I'd like every line in the following listing that holds "moved" copied.
Segment Start: Recorded data
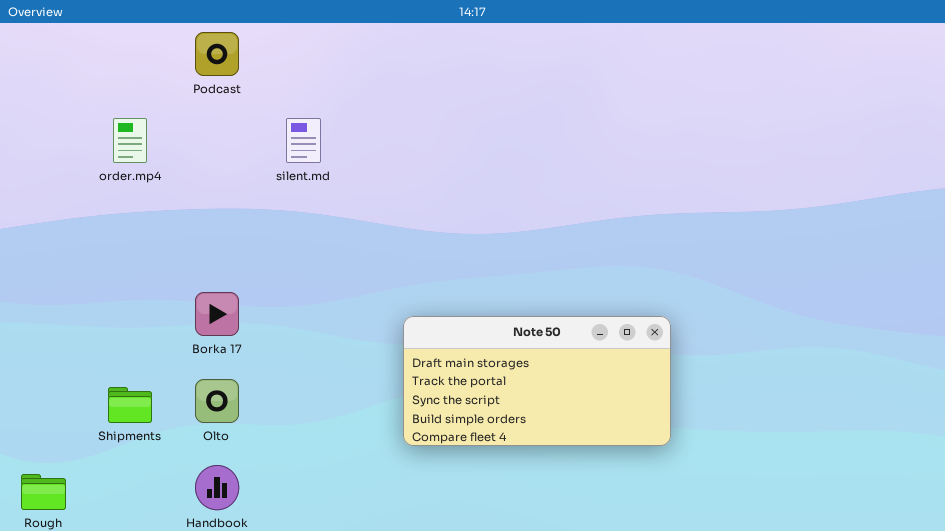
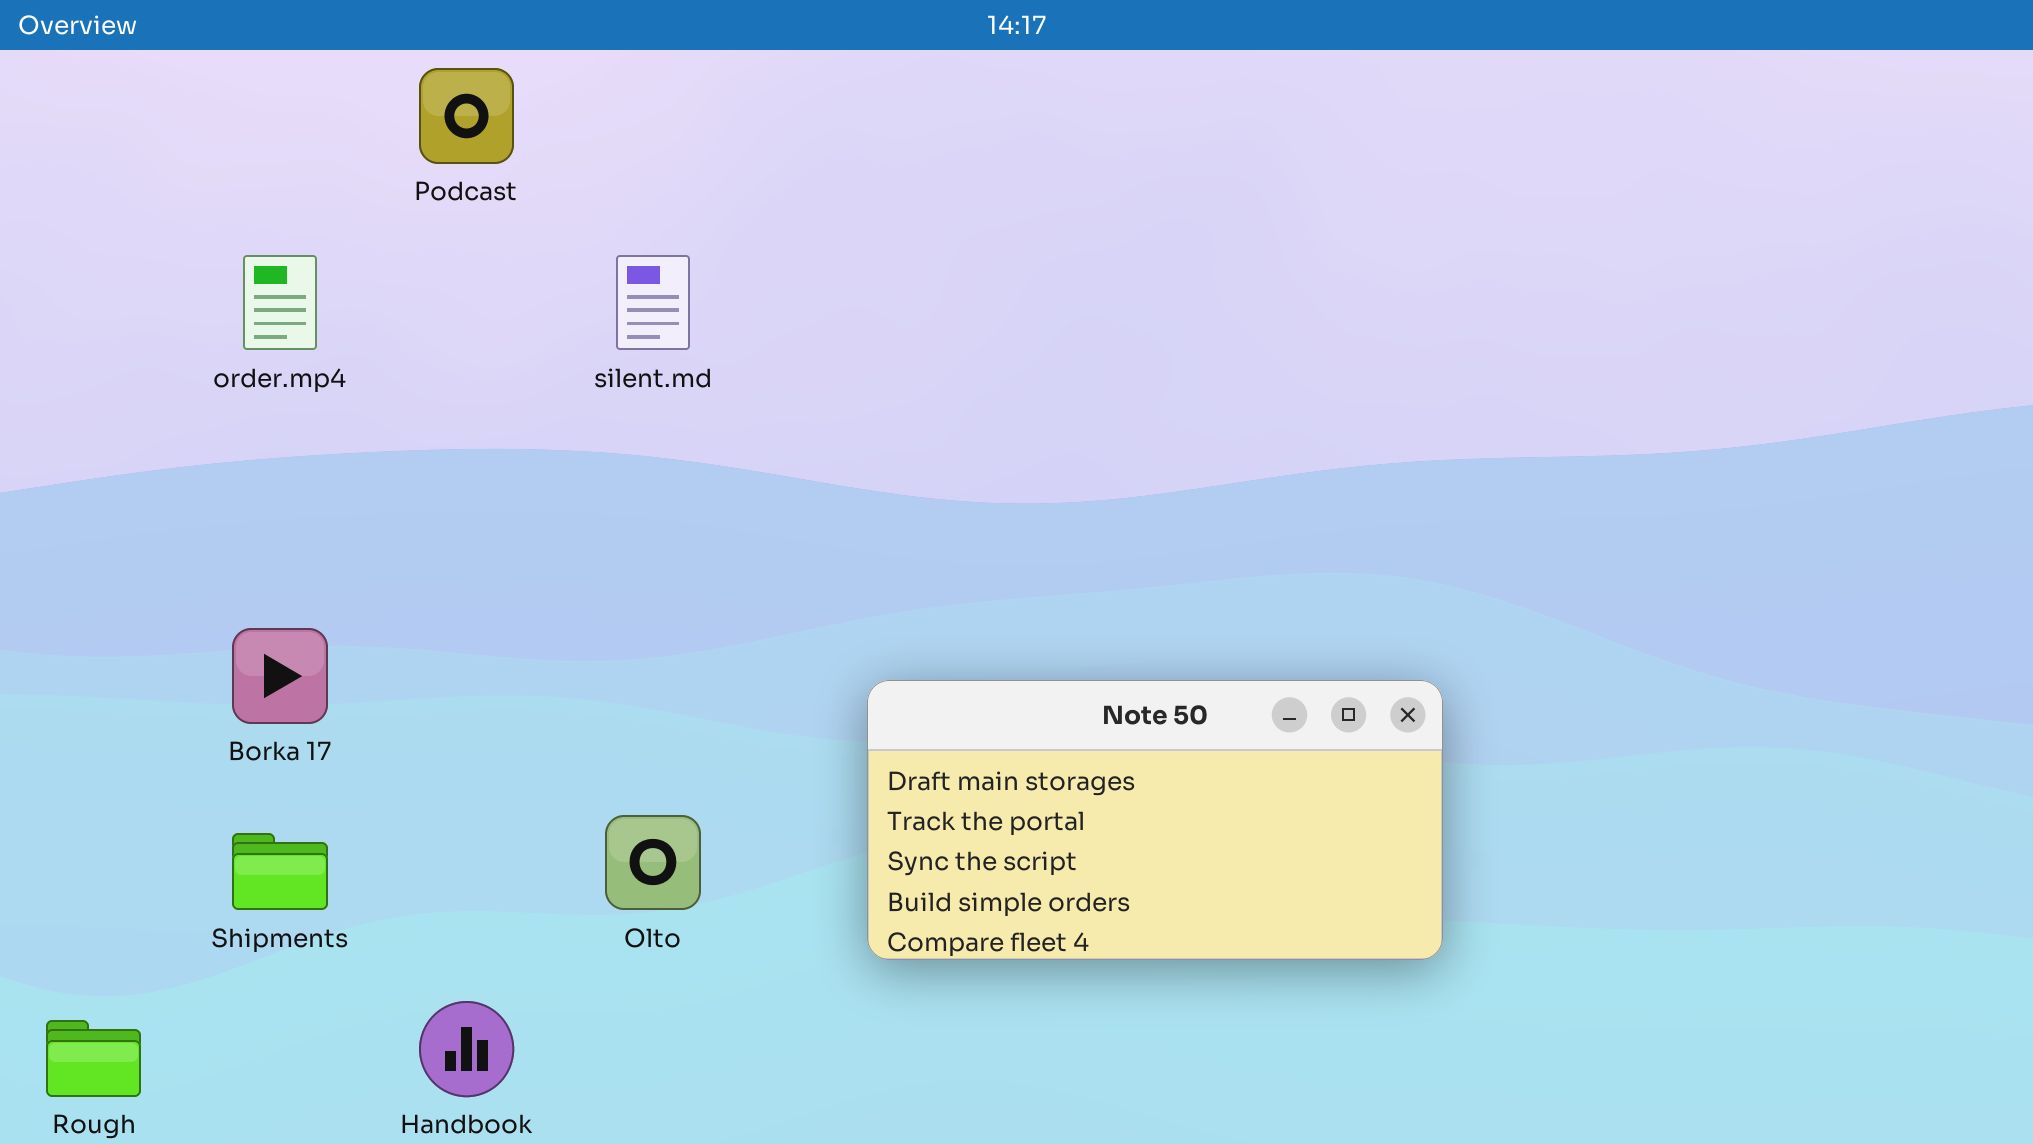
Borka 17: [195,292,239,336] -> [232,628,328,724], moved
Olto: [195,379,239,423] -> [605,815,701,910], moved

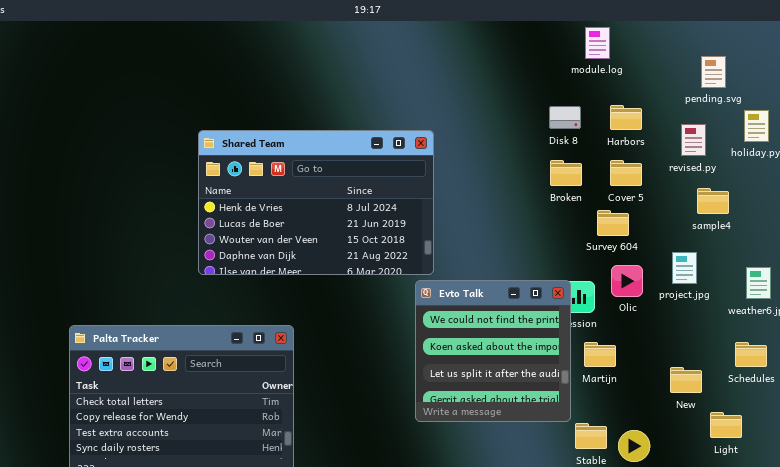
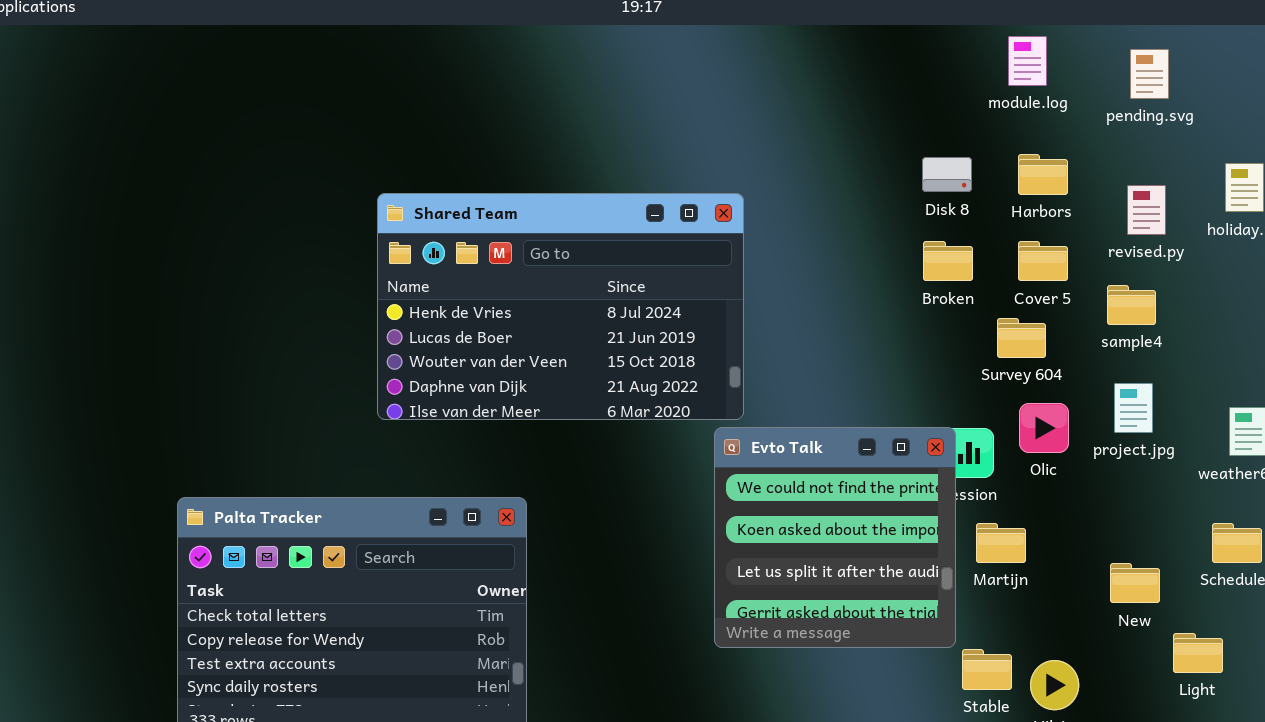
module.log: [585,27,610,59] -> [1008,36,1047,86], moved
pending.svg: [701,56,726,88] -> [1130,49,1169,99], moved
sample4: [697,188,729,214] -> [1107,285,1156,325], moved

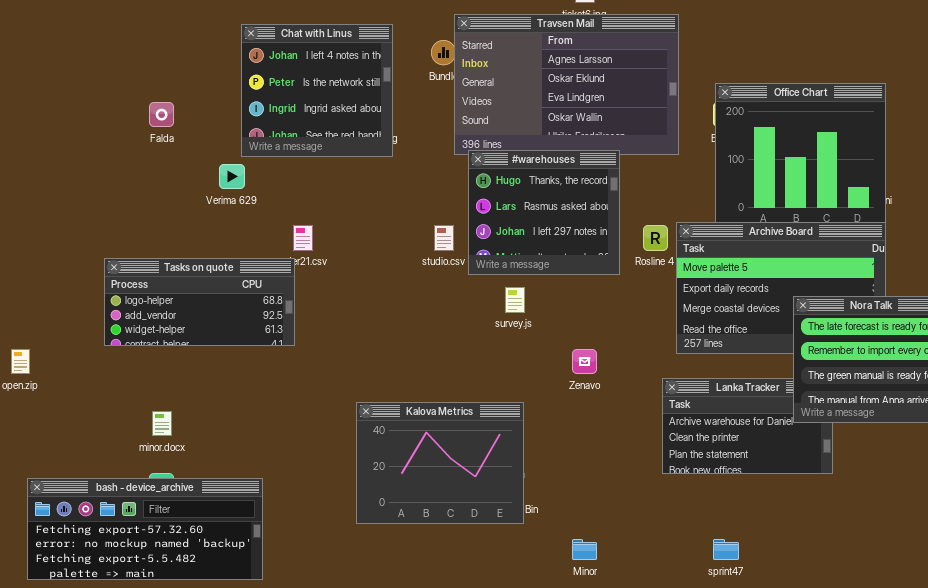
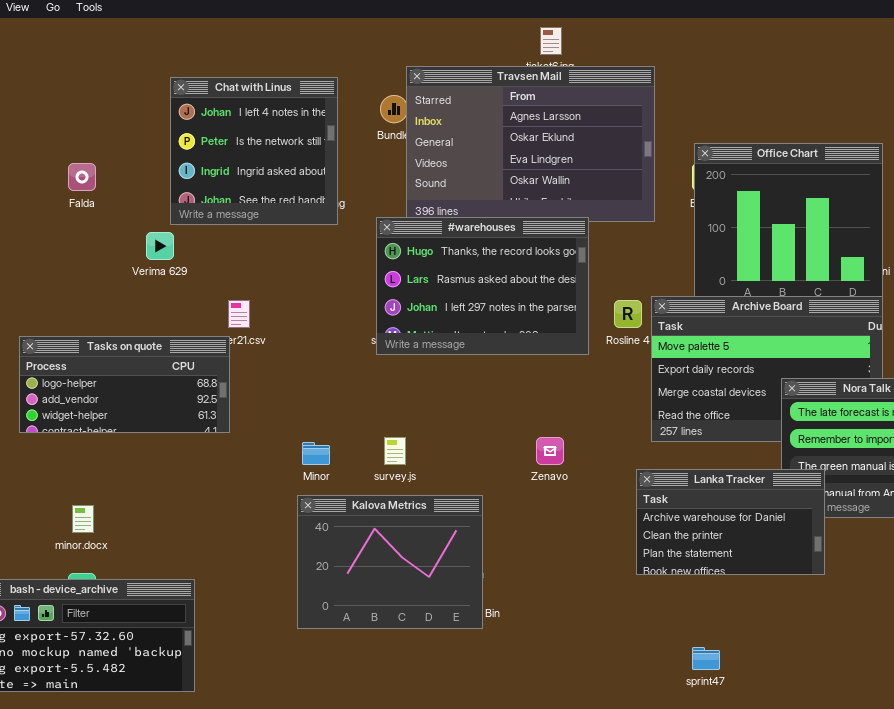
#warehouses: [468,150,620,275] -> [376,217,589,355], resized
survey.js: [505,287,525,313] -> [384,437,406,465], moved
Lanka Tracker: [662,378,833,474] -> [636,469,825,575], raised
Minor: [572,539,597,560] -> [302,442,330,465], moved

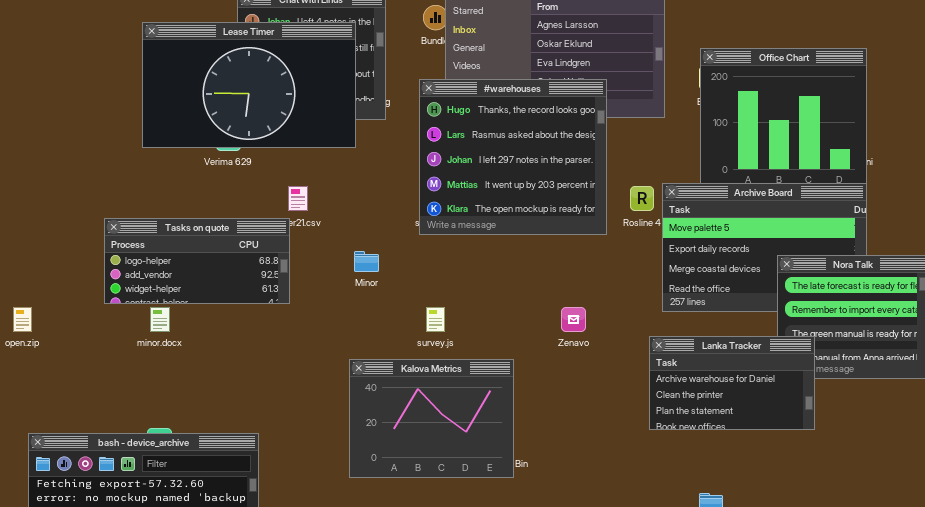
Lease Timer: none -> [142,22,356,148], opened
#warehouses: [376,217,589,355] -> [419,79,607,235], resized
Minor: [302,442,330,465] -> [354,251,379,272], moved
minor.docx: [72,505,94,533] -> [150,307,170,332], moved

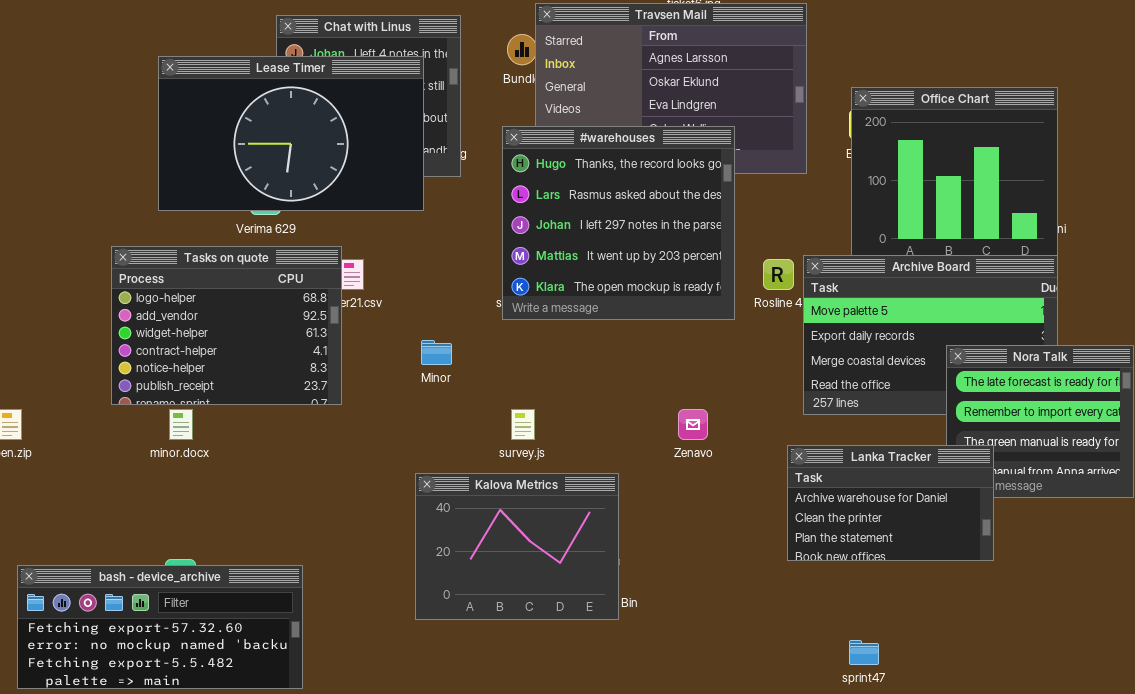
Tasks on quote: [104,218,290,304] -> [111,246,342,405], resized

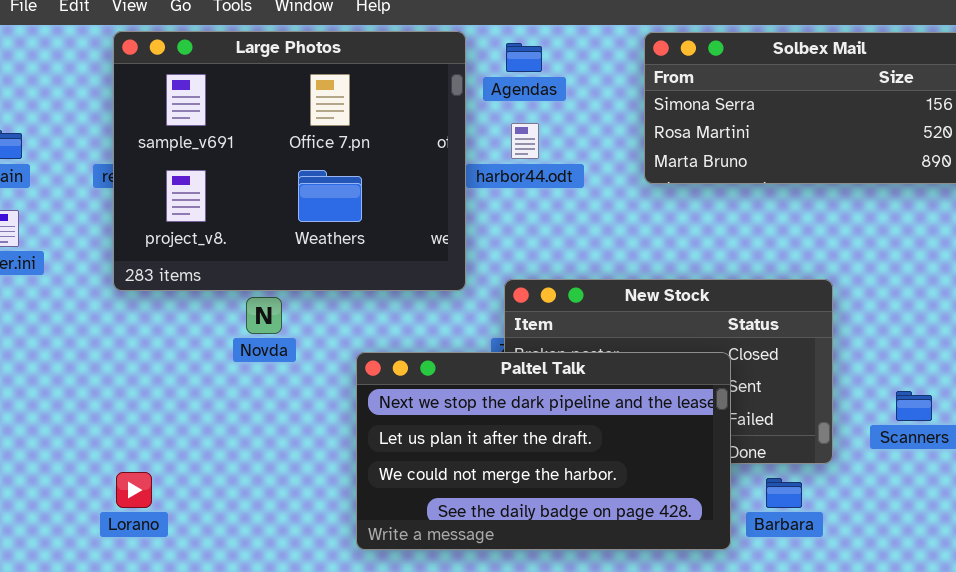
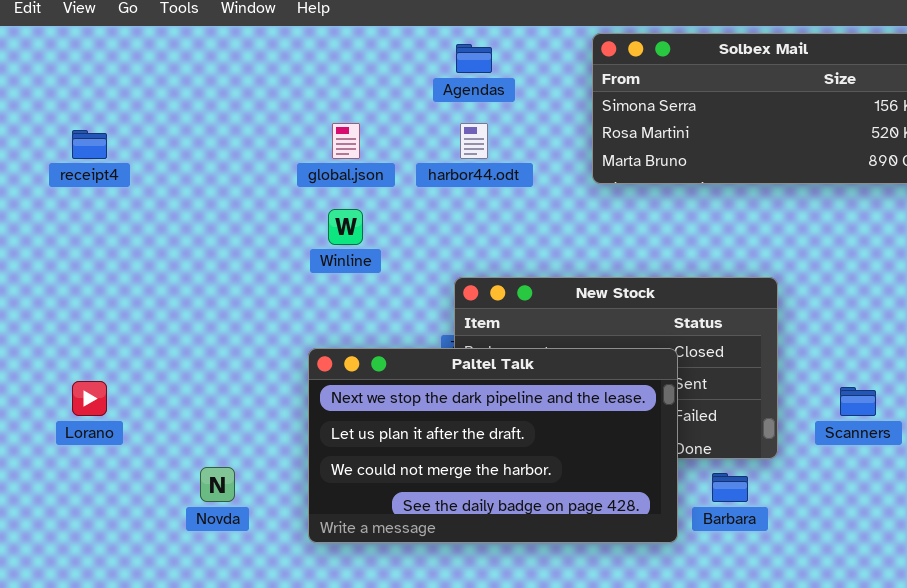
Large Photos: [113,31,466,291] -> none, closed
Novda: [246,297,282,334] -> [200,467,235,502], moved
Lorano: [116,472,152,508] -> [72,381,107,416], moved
Segment End: Recorded data
> [Task answer]
Borka 17: [195,292,239,336] -> [232,628,328,724], moved
Olto: [195,379,239,423] -> [605,815,701,910], moved
module.log: [585,27,610,59] -> [1008,36,1047,86], moved
pending.svg: [701,56,726,88] -> [1130,49,1169,99], moved
sample4: [697,188,729,214] -> [1107,285,1156,325], moved
survey.js: [505,287,525,313] -> [384,437,406,465], moved
Minor: [572,539,597,560] -> [302,442,330,465], moved
Minor: [302,442,330,465] -> [354,251,379,272], moved
minor.docx: [72,505,94,533] -> [150,307,170,332], moved
Novda: [246,297,282,334] -> [200,467,235,502], moved
Lorano: [116,472,152,508] -> [72,381,107,416], moved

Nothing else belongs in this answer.